§ **Data extracts**:
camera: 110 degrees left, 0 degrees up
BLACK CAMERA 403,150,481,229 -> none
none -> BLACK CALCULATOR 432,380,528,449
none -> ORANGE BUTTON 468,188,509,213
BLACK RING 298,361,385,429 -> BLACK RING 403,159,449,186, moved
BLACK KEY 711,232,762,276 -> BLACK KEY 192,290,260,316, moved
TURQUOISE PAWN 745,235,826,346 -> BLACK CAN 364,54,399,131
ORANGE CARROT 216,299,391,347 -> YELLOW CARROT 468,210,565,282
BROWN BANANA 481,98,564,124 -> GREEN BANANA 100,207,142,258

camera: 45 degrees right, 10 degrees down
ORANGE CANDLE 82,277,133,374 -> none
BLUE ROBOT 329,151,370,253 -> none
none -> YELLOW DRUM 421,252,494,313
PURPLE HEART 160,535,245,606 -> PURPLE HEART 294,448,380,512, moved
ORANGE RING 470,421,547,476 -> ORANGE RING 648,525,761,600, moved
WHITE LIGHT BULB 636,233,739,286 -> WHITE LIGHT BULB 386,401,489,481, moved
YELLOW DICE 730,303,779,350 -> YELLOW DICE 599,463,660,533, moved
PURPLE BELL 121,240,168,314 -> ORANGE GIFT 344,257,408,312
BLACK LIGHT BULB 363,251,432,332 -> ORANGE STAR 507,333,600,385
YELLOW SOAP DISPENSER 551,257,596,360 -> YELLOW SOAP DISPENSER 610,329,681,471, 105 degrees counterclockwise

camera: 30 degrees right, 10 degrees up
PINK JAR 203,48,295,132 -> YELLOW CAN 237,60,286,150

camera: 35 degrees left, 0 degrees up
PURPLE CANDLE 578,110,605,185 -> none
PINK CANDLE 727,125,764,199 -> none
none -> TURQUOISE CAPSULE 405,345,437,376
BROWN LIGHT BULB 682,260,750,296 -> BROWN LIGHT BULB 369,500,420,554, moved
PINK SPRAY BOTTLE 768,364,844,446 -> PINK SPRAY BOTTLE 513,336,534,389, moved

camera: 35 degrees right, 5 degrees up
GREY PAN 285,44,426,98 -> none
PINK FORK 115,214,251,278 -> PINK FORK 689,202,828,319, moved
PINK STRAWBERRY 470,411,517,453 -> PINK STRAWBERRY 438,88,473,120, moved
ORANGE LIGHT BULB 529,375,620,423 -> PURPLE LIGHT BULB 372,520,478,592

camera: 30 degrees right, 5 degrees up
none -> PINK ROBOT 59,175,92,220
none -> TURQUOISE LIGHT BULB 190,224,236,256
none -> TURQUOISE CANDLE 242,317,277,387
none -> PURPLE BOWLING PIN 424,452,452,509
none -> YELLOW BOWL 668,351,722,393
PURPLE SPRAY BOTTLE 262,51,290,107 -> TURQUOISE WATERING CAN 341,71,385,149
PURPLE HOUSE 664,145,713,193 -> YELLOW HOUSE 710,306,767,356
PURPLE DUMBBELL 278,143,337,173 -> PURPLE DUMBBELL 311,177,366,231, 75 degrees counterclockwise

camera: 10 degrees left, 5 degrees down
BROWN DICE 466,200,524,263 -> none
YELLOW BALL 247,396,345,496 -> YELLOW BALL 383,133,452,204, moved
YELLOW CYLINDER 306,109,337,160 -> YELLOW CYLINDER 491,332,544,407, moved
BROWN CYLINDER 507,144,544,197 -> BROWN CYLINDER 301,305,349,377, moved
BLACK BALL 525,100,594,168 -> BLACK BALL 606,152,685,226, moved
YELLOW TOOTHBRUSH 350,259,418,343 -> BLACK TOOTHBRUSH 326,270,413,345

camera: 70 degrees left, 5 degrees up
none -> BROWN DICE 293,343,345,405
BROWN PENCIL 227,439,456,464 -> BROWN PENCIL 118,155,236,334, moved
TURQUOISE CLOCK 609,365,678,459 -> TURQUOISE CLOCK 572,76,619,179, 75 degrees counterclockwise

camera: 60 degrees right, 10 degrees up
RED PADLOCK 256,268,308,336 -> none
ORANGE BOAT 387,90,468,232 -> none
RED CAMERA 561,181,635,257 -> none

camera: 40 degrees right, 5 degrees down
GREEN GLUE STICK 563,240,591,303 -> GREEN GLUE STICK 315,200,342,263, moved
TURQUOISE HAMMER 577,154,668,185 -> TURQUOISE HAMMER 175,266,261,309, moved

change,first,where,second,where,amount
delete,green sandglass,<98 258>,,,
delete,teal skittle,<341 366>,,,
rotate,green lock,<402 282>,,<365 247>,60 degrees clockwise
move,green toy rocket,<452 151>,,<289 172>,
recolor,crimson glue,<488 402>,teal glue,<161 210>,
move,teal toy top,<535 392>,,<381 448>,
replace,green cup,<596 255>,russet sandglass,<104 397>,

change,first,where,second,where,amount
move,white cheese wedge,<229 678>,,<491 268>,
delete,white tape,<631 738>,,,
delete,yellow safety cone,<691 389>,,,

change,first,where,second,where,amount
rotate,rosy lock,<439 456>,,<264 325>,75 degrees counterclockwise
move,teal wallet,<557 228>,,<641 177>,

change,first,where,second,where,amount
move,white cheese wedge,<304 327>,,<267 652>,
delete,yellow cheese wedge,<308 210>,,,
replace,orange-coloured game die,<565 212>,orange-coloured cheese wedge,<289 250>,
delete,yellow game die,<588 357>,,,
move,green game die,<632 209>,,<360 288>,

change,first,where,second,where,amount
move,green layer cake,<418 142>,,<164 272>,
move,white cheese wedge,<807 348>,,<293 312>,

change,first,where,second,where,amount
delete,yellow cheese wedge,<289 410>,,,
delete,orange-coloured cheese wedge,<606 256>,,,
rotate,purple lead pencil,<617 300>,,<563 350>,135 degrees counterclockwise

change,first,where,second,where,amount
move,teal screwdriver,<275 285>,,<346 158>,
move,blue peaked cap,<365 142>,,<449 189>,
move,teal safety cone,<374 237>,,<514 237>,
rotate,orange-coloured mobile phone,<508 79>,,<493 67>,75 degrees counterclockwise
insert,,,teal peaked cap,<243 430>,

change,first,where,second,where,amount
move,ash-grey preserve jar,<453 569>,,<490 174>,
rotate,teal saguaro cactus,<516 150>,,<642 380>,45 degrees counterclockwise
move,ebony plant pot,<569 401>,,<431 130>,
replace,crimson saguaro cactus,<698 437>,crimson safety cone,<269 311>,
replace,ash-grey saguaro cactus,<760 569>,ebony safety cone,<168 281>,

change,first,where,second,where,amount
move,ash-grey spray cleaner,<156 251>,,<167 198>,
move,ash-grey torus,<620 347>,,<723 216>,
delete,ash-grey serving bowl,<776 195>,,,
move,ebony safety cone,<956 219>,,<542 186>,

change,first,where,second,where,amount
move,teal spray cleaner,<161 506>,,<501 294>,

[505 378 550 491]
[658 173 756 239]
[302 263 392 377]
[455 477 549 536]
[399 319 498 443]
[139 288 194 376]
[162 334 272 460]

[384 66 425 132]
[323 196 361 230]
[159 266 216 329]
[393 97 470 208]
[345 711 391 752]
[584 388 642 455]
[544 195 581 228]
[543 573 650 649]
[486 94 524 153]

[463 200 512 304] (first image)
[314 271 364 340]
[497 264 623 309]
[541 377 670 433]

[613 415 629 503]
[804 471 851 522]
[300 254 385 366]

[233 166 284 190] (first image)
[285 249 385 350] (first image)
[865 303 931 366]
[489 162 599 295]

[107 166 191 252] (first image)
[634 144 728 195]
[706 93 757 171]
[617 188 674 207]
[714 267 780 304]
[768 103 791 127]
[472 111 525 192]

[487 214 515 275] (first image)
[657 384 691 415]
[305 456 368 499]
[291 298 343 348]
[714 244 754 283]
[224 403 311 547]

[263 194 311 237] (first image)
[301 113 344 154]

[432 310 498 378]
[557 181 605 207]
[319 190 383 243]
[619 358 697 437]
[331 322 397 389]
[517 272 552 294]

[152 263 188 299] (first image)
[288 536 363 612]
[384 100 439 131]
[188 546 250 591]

§ **Problem to solve**: Every line from the start of the material above through the line that contains "BLACK KEY 711,232,762,276" must be written out exactly, with both ends included.

§ **Result of this exercise**:
camera: 110 degrees left, 0 degrees up
BLACK CAMERA 403,150,481,229 -> none
none -> BLACK CALCULATOR 432,380,528,449
none -> ORANGE BUTTON 468,188,509,213
BLACK RING 298,361,385,429 -> BLACK RING 403,159,449,186, moved
BLACK KEY 711,232,762,276 -> BLACK KEY 192,290,260,316, moved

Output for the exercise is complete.